DATASET CONTENT
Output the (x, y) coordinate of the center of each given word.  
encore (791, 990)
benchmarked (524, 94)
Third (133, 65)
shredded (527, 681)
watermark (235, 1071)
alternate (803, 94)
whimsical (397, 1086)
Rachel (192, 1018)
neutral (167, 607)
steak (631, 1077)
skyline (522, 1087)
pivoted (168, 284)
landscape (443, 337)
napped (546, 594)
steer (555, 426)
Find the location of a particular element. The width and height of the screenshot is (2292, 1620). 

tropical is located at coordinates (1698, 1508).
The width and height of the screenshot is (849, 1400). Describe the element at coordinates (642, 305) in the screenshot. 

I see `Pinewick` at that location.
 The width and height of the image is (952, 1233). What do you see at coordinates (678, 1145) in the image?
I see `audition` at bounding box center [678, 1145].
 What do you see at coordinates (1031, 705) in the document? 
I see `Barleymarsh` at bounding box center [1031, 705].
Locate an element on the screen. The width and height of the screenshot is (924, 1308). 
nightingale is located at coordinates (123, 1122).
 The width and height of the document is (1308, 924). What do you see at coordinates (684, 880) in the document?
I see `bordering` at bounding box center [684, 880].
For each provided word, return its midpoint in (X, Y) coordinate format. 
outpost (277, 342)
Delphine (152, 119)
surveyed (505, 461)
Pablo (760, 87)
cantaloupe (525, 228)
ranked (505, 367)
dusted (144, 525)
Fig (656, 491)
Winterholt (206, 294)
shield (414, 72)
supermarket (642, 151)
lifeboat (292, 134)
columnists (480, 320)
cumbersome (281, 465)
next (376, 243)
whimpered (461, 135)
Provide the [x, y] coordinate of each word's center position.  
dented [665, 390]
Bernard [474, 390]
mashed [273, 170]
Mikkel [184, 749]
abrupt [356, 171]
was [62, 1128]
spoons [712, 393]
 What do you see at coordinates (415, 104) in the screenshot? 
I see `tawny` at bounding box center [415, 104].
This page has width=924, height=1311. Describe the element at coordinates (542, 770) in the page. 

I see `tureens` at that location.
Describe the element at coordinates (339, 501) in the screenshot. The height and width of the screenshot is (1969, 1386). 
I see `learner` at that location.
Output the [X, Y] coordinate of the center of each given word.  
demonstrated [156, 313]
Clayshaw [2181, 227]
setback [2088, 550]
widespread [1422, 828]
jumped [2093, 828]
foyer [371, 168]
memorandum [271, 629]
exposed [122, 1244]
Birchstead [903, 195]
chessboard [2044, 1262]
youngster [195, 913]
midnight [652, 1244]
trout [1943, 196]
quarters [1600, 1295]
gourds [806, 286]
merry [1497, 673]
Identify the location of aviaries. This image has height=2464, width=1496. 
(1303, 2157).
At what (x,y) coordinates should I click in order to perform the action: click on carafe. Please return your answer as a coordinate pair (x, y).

INSTRUCTIONS FOR THE TASK
Please reproduce everything from the line containing "benchmarked (524, 94)" down to the line containing "tropical is located" among the items above, exactly as they appear.

SOLUTION FOR THIS PROBLEM
benchmarked (524, 94)
Third (133, 65)
shredded (527, 681)
watermark (235, 1071)
alternate (803, 94)
whimsical (397, 1086)
Rachel (192, 1018)
neutral (167, 607)
steak (631, 1077)
skyline (522, 1087)
pivoted (168, 284)
landscape (443, 337)
napped (546, 594)
steer (555, 426)
Find the location of a particular element. The width and height of the screenshot is (2292, 1620). 

tropical is located at coordinates (1698, 1508).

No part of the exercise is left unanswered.